## The task
Return, from the material below, each line in which "right" occurs.

[Start of section]

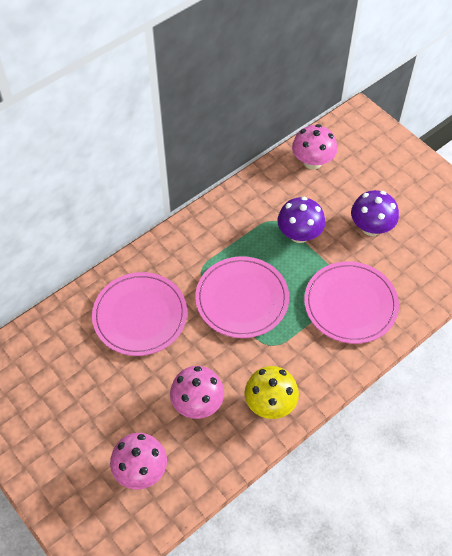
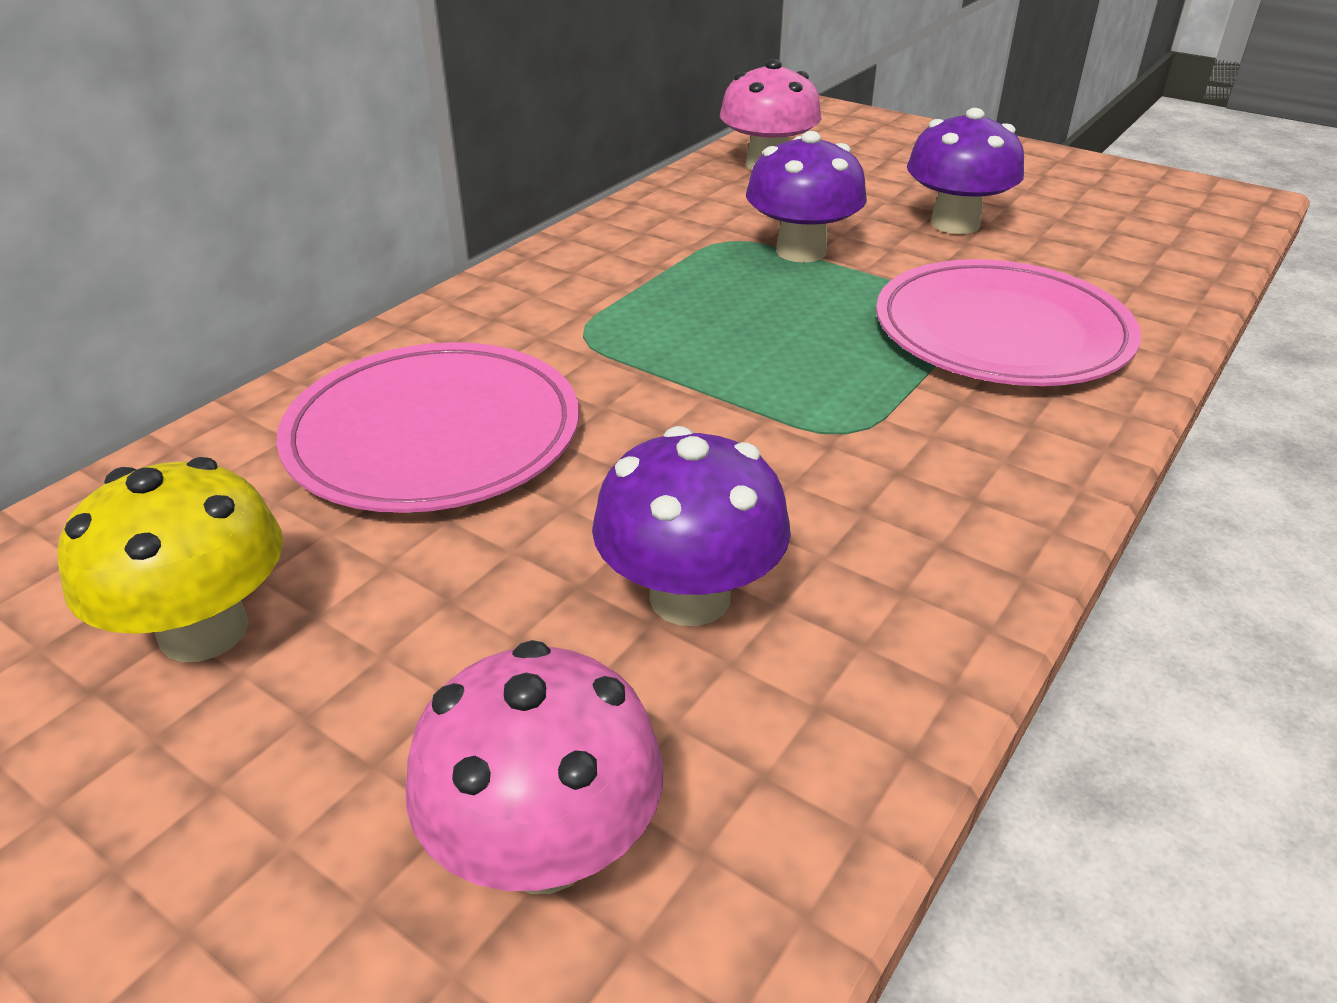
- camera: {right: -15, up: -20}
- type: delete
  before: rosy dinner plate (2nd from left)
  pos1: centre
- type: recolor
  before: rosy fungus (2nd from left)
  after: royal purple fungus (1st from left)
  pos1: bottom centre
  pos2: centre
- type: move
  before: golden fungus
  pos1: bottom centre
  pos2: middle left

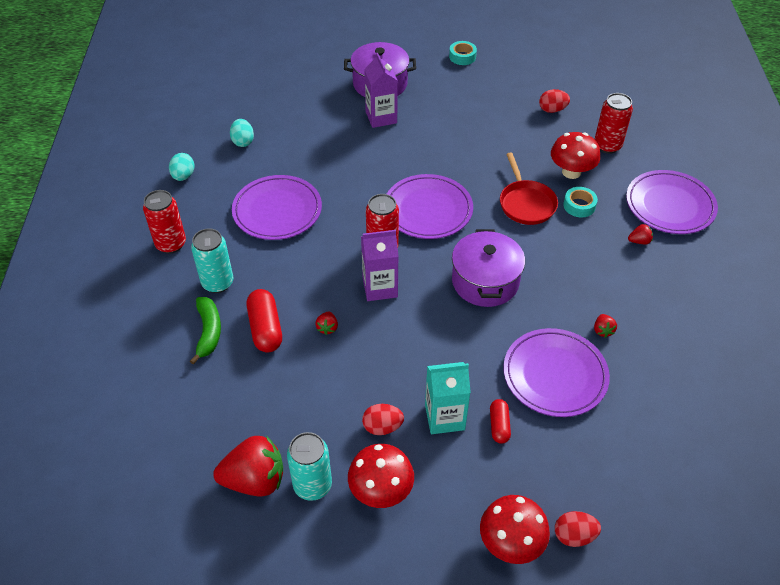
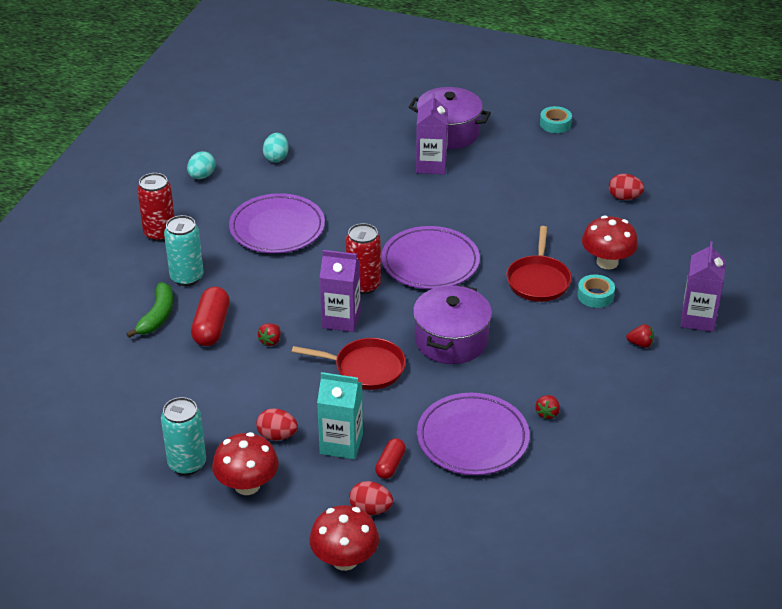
- camera: {right: 20, up: -10}
- type: delete
  before: red can (3rd from left)
  pos1: top right
- type: replace
  before: royal purple dinner plate (4th from left)
  after: royal purple carton (3rd from left)
  pos1: middle right
  pos2: middle right
- type: delete
  before: red berry (1st from left)
  pos1: bottom left
- type: move
  before: red toy egg (3rd from left in the first image)
  after: red toy egg (2nd from left)
  pos1: bottom right
  pos2: bottom centre
- type: insert
  after: red frying pan (1st from left)
  pos2: centre

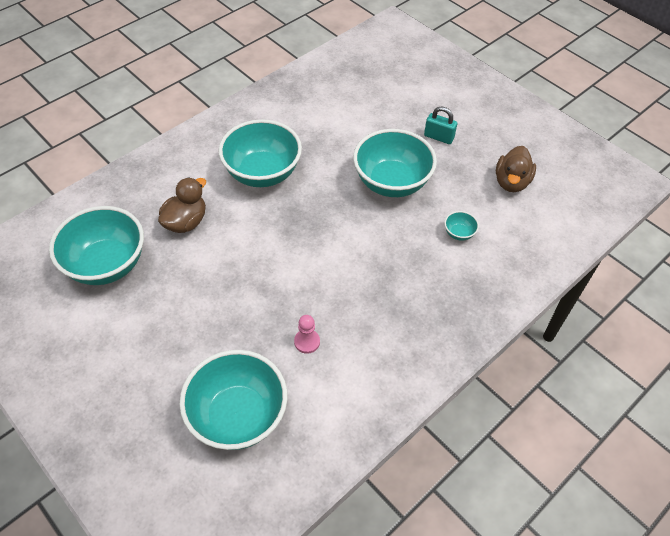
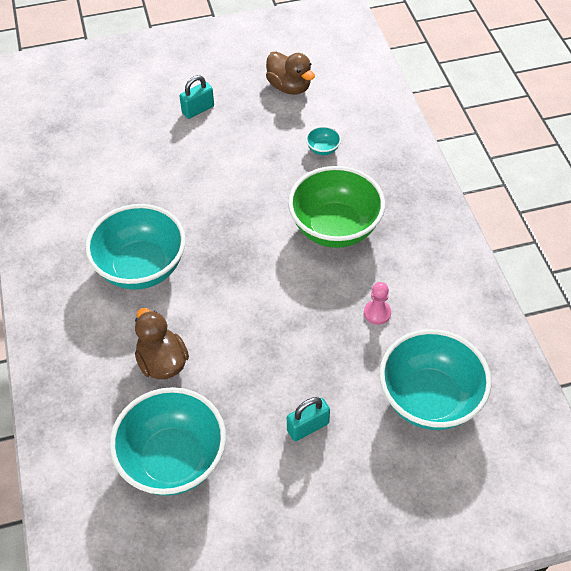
- camera: {right: -60, up: 0}
- type: delete
  before: teal deep dish (4th from left)
  pos1: top centre
- type: insert
  after: green deep dish
  pos2: centre
- type: insert
  after: teal padlock (2nd from left)
  pos2: bottom centre

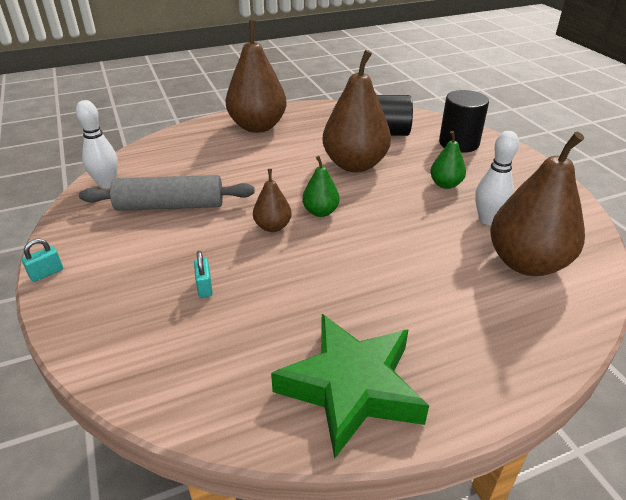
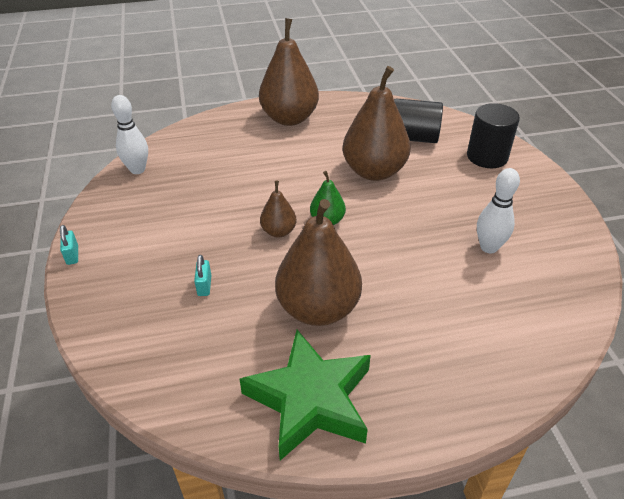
- camera: {right: 10, up: 5}
- type: delete
  before: green toy pear (2nd from left)
  pos1: top right
- type: move
  before: russet toy pear (4th from left in the first image)
  after: russet toy pear (3rd from left)
  pos1: middle right
  pos2: centre
- type: delete
  before: ash-grey pastry roller
  pos1: middle left
- type: rotate
  before: teal padlock (1st from left)
  pos1: middle left
  pos2: middle left
  turn: -75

[End of section]

## Problem solution
- camera: {right: -15, up: -20}
- camera: {right: 20, up: -10}
  pos1: top right
  pos1: middle right
  pos2: middle right
  pos1: bottom right
- camera: {right: -60, up: 0}
- camera: {right: 10, up: 5}
  pos1: top right
  pos1: middle right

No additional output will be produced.